INPUT MATERIAL
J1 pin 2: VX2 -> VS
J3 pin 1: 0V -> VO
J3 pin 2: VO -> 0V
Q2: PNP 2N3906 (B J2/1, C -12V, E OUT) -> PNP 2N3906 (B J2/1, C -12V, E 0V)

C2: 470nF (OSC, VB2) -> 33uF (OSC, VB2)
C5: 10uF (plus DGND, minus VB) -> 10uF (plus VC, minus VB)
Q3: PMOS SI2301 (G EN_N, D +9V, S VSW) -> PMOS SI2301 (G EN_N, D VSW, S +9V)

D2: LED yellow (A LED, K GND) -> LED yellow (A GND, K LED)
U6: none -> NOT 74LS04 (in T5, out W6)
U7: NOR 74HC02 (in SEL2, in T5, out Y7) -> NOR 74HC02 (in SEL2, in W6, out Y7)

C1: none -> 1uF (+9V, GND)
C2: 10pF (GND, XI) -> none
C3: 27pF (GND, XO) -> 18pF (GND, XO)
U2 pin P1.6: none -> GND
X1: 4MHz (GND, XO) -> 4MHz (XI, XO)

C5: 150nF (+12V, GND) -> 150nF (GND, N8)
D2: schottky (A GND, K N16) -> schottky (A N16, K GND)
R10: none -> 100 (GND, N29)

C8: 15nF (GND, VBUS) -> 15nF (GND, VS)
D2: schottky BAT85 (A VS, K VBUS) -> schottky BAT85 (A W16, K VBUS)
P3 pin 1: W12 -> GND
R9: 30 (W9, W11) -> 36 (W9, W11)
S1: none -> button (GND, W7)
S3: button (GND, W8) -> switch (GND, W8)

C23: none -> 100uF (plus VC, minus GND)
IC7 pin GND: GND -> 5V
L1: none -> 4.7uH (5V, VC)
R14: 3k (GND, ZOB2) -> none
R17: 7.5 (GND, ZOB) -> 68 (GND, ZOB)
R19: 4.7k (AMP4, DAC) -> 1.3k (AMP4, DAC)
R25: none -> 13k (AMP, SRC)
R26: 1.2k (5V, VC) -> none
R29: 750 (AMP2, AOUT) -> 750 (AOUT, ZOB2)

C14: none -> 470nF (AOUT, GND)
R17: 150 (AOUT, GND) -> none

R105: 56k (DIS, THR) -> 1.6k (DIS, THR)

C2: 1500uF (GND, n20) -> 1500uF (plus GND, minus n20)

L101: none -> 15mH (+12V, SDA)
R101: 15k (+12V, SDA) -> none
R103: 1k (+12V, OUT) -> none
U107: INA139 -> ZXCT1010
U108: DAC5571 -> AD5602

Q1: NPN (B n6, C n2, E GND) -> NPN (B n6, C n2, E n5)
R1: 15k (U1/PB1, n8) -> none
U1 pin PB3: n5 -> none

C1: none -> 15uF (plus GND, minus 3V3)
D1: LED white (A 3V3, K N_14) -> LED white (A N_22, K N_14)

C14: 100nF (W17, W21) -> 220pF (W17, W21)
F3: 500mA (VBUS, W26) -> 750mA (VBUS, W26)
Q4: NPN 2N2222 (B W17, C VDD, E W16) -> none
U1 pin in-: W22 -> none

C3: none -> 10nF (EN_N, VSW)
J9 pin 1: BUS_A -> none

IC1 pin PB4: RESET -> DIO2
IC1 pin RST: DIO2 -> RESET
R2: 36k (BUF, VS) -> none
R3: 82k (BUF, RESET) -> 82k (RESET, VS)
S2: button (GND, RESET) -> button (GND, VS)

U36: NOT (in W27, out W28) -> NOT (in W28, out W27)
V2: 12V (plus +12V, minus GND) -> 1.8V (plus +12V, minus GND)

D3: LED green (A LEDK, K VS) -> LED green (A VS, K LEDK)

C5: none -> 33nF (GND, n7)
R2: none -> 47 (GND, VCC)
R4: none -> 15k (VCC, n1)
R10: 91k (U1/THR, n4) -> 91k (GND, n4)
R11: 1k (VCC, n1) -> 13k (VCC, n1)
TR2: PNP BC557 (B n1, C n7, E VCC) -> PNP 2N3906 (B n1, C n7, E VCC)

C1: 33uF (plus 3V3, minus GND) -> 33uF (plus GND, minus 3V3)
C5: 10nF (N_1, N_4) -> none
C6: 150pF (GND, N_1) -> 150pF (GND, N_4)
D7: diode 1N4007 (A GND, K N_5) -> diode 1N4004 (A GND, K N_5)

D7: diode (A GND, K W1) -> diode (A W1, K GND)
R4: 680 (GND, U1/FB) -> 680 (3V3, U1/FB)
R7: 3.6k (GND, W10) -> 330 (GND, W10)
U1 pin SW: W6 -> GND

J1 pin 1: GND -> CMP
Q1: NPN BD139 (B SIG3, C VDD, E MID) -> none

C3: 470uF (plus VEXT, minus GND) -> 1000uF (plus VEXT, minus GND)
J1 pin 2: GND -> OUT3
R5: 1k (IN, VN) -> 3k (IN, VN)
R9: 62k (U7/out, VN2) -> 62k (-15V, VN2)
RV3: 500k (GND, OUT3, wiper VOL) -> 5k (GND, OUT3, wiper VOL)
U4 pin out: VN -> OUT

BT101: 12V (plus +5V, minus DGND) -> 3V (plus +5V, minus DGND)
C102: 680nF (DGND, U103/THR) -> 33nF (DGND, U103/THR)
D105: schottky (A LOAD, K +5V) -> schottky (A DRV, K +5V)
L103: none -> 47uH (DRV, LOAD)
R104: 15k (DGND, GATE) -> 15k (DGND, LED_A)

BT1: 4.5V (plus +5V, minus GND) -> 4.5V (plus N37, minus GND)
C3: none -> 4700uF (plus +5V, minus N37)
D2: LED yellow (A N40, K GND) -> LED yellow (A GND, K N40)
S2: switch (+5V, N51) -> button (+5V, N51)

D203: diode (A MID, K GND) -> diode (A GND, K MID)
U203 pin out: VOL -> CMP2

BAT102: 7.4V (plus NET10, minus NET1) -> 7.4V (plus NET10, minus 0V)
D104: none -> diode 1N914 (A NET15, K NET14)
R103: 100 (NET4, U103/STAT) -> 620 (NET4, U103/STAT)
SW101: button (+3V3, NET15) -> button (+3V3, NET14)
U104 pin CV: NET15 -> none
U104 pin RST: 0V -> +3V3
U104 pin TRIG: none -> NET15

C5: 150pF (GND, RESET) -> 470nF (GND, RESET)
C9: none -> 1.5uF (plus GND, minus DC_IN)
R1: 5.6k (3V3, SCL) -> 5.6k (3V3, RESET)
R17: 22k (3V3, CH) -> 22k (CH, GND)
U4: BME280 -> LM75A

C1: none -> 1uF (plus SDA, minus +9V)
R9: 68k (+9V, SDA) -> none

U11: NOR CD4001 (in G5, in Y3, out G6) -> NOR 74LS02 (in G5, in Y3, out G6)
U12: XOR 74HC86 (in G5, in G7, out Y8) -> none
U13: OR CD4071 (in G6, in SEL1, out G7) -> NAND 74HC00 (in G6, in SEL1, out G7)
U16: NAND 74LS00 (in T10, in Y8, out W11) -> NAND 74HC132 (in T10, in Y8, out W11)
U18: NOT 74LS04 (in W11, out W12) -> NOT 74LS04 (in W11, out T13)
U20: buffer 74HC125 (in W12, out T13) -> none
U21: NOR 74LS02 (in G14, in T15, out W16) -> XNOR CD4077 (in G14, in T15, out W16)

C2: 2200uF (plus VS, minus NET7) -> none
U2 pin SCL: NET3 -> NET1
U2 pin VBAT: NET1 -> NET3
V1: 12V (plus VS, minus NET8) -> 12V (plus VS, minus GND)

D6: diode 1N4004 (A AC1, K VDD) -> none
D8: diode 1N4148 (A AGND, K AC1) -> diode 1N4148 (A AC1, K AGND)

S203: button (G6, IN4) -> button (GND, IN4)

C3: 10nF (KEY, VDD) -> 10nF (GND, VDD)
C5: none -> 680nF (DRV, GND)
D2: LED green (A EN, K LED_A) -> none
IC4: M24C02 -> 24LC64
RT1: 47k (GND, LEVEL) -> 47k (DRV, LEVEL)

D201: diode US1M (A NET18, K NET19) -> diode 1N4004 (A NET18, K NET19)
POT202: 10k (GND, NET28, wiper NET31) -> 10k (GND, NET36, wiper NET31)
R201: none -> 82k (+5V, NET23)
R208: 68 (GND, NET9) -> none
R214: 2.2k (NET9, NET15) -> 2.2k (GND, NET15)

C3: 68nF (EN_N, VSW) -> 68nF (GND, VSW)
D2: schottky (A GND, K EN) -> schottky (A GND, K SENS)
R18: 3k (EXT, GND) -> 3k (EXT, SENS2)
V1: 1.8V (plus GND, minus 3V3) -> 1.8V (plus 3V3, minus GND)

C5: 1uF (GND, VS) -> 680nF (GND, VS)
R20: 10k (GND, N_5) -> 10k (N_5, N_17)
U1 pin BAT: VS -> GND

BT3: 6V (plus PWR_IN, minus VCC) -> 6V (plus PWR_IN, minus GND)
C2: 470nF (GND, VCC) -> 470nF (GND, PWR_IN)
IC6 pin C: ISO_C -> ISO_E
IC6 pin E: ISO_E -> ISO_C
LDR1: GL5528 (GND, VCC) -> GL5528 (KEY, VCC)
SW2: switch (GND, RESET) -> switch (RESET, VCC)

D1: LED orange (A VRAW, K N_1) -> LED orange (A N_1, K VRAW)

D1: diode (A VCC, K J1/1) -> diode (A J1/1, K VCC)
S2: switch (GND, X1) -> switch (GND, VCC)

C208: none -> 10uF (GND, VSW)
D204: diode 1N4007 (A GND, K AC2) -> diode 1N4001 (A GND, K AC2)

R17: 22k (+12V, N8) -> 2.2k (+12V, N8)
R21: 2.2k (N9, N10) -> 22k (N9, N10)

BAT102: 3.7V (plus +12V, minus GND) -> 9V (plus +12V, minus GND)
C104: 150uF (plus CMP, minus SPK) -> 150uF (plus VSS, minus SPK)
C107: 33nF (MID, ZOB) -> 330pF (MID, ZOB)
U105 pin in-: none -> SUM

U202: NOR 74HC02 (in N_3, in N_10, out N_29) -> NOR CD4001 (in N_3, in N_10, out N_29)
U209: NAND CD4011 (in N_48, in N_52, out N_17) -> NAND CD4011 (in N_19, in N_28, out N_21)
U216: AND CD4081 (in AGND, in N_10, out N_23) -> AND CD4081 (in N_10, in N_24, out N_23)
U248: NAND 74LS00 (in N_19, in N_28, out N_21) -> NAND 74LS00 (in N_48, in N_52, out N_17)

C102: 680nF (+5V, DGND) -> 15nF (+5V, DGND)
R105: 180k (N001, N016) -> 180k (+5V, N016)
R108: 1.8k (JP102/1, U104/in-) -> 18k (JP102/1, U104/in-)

INSTRUCTIONS FOR THE TASK
Answer with the exact lines running from the one that contains "D1: diode (A" through the last line of the data. Include no other line.

RESPONSE TO THIS TASK
D1: diode (A VCC, K J1/1) -> diode (A J1/1, K VCC)
S2: switch (GND, X1) -> switch (GND, VCC)

C208: none -> 10uF (GND, VSW)
D204: diode 1N4007 (A GND, K AC2) -> diode 1N4001 (A GND, K AC2)

R17: 22k (+12V, N8) -> 2.2k (+12V, N8)
R21: 2.2k (N9, N10) -> 22k (N9, N10)

BAT102: 3.7V (plus +12V, minus GND) -> 9V (plus +12V, minus GND)
C104: 150uF (plus CMP, minus SPK) -> 150uF (plus VSS, minus SPK)
C107: 33nF (MID, ZOB) -> 330pF (MID, ZOB)
U105 pin in-: none -> SUM

U202: NOR 74HC02 (in N_3, in N_10, out N_29) -> NOR CD4001 (in N_3, in N_10, out N_29)
U209: NAND CD4011 (in N_48, in N_52, out N_17) -> NAND CD4011 (in N_19, in N_28, out N_21)
U216: AND CD4081 (in AGND, in N_10, out N_23) -> AND CD4081 (in N_10, in N_24, out N_23)
U248: NAND 74LS00 (in N_19, in N_28, out N_21) -> NAND 74LS00 (in N_48, in N_52, out N_17)

C102: 680nF (+5V, DGND) -> 15nF (+5V, DGND)
R105: 180k (N001, N016) -> 180k (+5V, N016)
R108: 1.8k (JP102/1, U104/in-) -> 18k (JP102/1, U104/in-)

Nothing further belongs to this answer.